Stored items
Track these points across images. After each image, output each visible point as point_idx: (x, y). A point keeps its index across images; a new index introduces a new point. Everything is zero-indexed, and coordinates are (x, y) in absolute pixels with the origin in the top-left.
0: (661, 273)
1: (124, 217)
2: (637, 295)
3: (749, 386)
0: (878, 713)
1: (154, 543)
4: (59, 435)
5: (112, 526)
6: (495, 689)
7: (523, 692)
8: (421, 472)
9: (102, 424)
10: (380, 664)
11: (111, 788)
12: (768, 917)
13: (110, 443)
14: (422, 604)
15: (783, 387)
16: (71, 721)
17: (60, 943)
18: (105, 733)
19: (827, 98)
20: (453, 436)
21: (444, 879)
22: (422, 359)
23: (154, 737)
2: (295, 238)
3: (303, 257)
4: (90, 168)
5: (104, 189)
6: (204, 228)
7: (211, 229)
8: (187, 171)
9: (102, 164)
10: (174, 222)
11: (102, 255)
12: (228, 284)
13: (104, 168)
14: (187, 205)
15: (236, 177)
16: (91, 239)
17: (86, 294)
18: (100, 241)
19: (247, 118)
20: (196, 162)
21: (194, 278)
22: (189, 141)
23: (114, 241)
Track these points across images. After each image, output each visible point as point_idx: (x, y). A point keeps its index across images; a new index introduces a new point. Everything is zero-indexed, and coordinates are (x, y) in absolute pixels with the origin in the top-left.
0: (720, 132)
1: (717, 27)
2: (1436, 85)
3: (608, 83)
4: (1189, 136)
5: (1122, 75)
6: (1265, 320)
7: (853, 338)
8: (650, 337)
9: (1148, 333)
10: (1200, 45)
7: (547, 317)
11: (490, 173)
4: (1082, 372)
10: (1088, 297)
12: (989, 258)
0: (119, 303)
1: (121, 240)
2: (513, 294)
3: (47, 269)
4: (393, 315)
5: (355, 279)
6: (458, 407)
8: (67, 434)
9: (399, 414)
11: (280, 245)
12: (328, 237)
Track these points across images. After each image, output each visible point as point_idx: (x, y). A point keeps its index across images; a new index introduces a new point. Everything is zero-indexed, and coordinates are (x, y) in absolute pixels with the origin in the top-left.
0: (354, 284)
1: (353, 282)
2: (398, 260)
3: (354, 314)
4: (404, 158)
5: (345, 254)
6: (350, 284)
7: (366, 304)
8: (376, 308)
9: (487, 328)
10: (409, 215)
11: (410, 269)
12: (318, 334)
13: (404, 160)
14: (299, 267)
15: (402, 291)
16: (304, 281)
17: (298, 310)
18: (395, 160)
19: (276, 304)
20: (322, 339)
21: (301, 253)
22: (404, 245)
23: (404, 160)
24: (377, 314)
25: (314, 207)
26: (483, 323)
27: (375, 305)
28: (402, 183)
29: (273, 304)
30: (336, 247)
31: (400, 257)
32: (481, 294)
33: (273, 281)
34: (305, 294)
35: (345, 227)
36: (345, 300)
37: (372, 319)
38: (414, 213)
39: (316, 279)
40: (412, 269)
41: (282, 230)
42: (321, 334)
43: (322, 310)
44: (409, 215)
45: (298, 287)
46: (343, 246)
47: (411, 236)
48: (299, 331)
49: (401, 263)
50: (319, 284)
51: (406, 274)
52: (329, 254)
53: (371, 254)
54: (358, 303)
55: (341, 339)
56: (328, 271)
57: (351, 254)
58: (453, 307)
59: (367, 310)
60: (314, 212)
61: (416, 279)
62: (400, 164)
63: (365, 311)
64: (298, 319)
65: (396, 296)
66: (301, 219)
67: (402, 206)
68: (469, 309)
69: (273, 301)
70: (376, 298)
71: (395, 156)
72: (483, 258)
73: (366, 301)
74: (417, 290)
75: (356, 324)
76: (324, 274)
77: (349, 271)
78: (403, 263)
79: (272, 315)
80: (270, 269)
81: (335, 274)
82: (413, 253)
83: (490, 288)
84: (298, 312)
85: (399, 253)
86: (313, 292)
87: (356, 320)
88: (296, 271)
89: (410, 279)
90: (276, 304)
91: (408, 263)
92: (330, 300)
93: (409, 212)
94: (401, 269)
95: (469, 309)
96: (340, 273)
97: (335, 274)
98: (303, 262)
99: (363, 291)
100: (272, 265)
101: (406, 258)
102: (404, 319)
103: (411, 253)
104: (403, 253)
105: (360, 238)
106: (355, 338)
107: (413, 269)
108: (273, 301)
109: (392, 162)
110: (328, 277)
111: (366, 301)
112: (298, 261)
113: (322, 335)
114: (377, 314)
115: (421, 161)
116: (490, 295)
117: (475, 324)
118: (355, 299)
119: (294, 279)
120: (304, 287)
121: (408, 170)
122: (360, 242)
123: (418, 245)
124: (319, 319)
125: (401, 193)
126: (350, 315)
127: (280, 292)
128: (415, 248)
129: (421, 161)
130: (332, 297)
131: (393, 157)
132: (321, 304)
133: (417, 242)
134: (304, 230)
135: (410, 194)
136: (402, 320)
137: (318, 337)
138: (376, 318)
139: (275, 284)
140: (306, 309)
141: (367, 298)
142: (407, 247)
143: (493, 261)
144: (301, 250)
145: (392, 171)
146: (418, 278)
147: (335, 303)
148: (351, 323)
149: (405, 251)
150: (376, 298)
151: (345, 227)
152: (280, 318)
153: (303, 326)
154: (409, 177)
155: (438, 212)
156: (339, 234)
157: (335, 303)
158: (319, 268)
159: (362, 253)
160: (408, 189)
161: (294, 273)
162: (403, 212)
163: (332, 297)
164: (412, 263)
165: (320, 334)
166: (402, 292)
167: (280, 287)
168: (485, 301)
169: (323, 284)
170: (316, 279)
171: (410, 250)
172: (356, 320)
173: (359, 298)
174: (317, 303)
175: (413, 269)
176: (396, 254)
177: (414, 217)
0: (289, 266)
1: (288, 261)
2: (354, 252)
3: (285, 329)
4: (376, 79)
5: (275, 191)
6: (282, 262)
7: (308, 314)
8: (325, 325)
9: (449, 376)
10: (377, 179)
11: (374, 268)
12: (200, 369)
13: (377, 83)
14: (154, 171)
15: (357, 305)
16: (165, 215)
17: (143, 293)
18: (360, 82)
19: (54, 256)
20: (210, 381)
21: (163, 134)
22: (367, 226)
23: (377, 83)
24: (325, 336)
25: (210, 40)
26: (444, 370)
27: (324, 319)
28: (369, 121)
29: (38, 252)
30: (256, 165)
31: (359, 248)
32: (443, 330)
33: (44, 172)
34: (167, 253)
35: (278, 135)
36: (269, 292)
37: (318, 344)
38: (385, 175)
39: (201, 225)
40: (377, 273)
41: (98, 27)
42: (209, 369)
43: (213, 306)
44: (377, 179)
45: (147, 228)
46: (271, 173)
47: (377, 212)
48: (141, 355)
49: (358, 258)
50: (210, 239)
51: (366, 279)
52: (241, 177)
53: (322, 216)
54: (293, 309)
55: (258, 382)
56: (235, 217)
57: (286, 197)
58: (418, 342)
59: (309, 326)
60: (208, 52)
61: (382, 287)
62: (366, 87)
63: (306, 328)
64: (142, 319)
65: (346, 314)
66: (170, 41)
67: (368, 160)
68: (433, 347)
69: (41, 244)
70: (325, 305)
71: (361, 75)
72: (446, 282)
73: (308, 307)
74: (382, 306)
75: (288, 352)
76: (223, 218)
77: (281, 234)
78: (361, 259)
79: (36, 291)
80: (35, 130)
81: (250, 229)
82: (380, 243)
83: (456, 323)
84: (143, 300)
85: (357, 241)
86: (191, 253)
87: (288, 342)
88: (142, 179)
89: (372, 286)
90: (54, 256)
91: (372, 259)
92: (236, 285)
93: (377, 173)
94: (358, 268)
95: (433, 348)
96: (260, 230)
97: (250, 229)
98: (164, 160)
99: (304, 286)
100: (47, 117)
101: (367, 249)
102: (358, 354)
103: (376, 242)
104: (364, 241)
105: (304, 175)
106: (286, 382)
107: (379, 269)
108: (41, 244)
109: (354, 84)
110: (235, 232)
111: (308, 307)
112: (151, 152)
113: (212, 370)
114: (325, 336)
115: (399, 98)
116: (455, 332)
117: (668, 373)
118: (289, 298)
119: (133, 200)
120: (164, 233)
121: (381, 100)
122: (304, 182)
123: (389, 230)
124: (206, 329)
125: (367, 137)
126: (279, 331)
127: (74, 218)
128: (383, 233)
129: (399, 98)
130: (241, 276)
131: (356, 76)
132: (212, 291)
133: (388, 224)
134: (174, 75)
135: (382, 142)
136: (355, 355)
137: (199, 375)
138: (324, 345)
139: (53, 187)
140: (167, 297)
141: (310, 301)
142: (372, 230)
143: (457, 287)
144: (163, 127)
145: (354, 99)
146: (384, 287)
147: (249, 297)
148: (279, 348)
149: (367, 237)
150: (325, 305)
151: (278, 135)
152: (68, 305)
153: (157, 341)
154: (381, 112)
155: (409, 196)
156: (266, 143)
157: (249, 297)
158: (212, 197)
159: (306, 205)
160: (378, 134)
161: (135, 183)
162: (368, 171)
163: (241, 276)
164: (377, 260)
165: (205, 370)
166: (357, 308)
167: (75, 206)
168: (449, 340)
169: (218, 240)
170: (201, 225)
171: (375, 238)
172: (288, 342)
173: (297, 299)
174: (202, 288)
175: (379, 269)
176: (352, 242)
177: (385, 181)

■ **Stated exercise**
Lay out everything from the line containing "4: (59, 435)" down to the line containing "12: (328, 237)", both included, as a Markdown table with the columns Number and Record line. Use one row per line and leave out blank lines.

■ **Answer to this task**
| Number | Record line |
|---|---|
| 1 | 4: (59, 435) |
| 2 | 5: (112, 526) |
| 3 | 6: (495, 689) |
| 4 | 7: (523, 692) |
| 5 | 8: (421, 472) |
| 6 | 9: (102, 424) |
| 7 | 10: (380, 664) |
| 8 | 11: (111, 788) |
| 9 | 12: (768, 917) |
| 10 | 13: (110, 443) |
| 11 | 14: (422, 604) |
| 12 | 15: (783, 387) |
| 13 | 16: (71, 721) |
| 14 | 17: (60, 943) |
| 15 | 18: (105, 733) |
| 16 | 19: (827, 98) |
| 17 | 20: (453, 436) |
| 18 | 21: (444, 879) |
| 19 | 22: (422, 359) |
| 20 | 23: (154, 737) |
| 21 | 2: (295, 238) |
| 22 | 3: (303, 257) |
| 23 | 4: (90, 168) |
| 24 | 5: (104, 189) |
| 25 | 6: (204, 228) |
| 26 | 7: (211, 229) |
| 27 | 8: (187, 171) |
| 28 | 9: (102, 164) |
| 29 | 10: (174, 222) |
| 30 | 11: (102, 255) |
| 31 | 12: (228, 284) |
| 32 | 13: (104, 168) |
| 33 | 14: (187, 205) |
| 34 | 15: (236, 177) |
| 35 | 16: (91, 239) |
| 36 | 17: (86, 294) |
| 37 | 18: (100, 241) |
| 38 | 19: (247, 118) |
| 39 | 20: (196, 162) |
| 40 | 21: (194, 278) |
| 41 | 22: (189, 141) |
| 42 | 23: (114, 241) |
| 43 | Track these points across images. After each image, output each visible point as point_idx: (x, y). A point keeps its index across images; a new index introduces a new point. Everything is zero-indexed, and coordinates are (x, y) in absolute pixels with the origin in the top-left. |
| 44 | 0: (720, 132) |
| 45 | 1: (717, 27) |
| 46 | 2: (1436, 85) |
| 47 | 3: (608, 83) |
| 48 | 4: (1189, 136) |
| 49 | 5: (1122, 75) |
| 50 | 6: (1265, 320) |
| 51 | 7: (853, 338) |
| 52 | 8: (650, 337) |
| 53 | 9: (1148, 333) |
| 54 | 10: (1200, 45) |
| 55 | 7: (547, 317) |
| 56 | 11: (490, 173) |
| 57 | 4: (1082, 372) |
| 58 | 10: (1088, 297) |
| 59 | 12: (989, 258) |
| 60 | 0: (119, 303) |
| 61 | 1: (121, 240) |
| 62 | 2: (513, 294) |
| 63 | 3: (47, 269) |
| 64 | 4: (393, 315) |
| 65 | 5: (355, 279) |
| 66 | 6: (458, 407) |
| 67 | 8: (67, 434) |
| 68 | 9: (399, 414) |
| 69 | 11: (280, 245) |
| 70 | 12: (328, 237) |